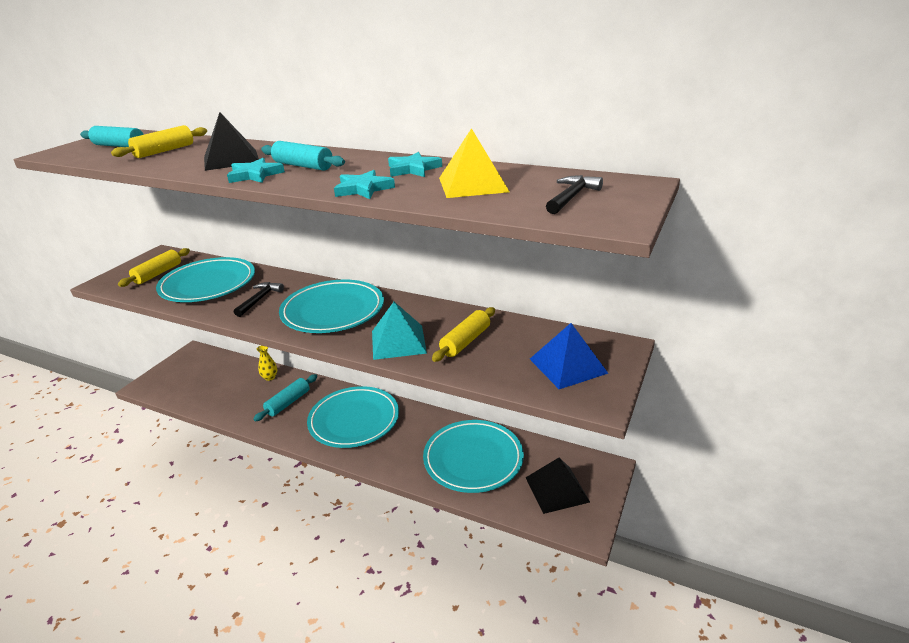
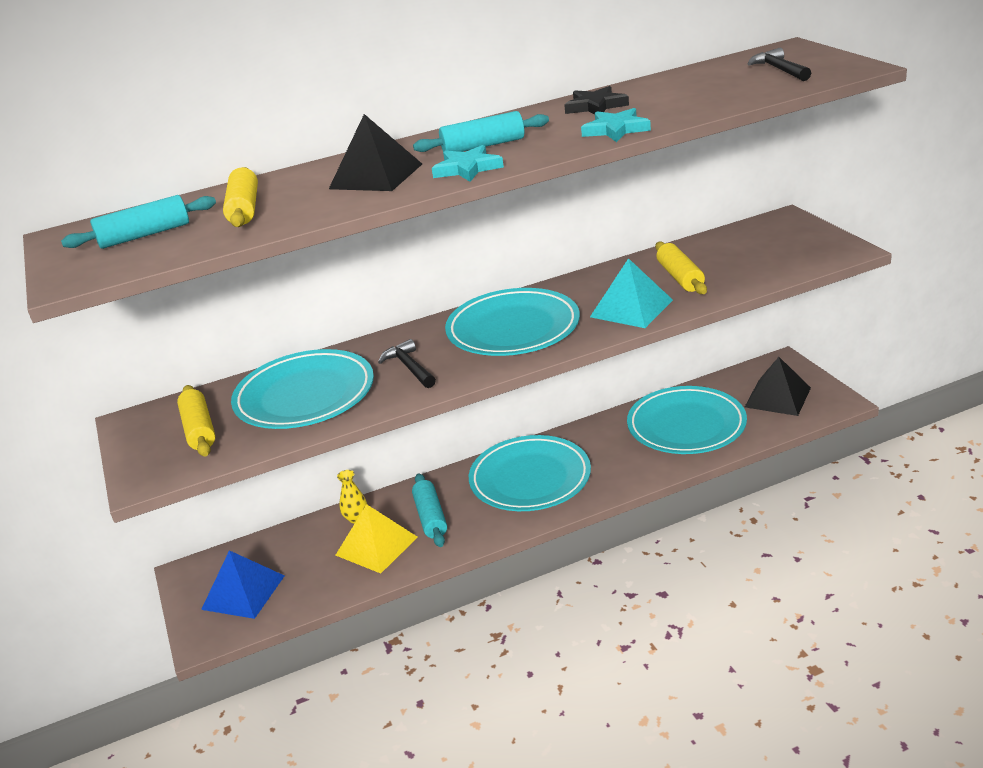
camera: 45 degrees left, 0 degrees up
(413, 169) = (595, 106): turquoise star -> black star
(473, 184) = (686, 93): yellow pyramid -> yellow pyramid (376, 546)
(568, 366) = (782, 246): blue pyramid -> blue pyramid (243, 592)

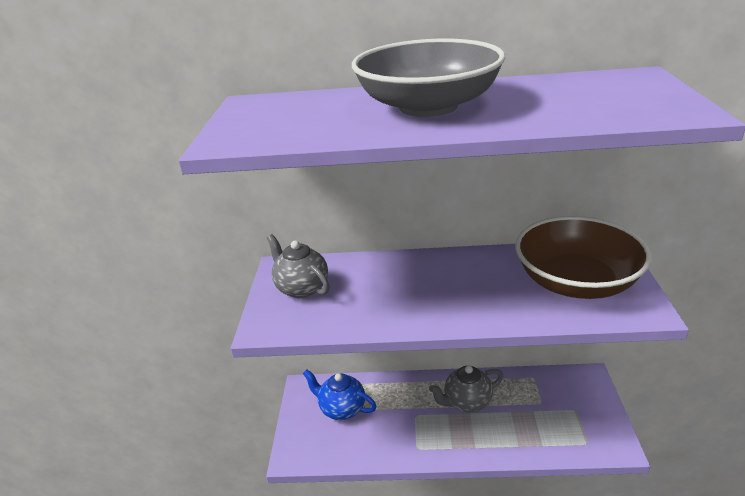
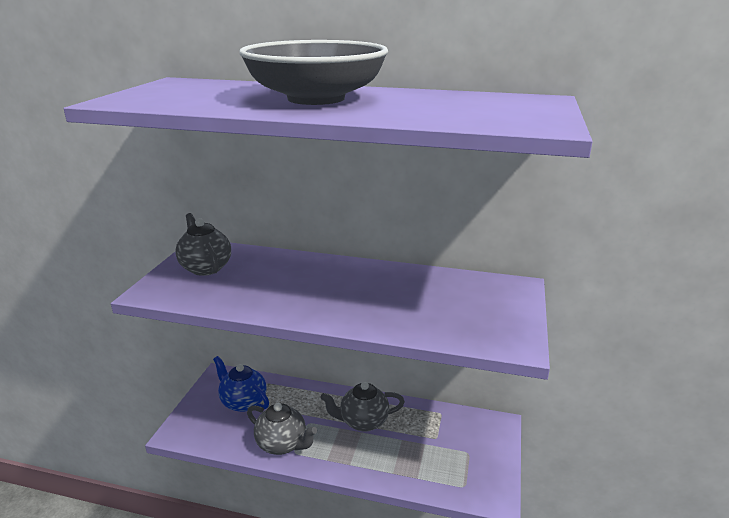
camera: 10 degrees right, 5 degrees down
(402, 443) = (282, 444): none -> grey teapot
(576, 282) = (463, 307): brown bowl -> none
==*==
The required output is the lines from the one containing "(473, 184) = (686, 93): yellow" through the end of the records above, reproduced exactly, with no pictures.

## Output below
(473, 184) = (686, 93): yellow pyramid -> yellow pyramid (376, 546)
(568, 366) = (782, 246): blue pyramid -> blue pyramid (243, 592)

camera: 10 degrees right, 5 degrees down
(402, 443) = (282, 444): none -> grey teapot
(576, 282) = (463, 307): brown bowl -> none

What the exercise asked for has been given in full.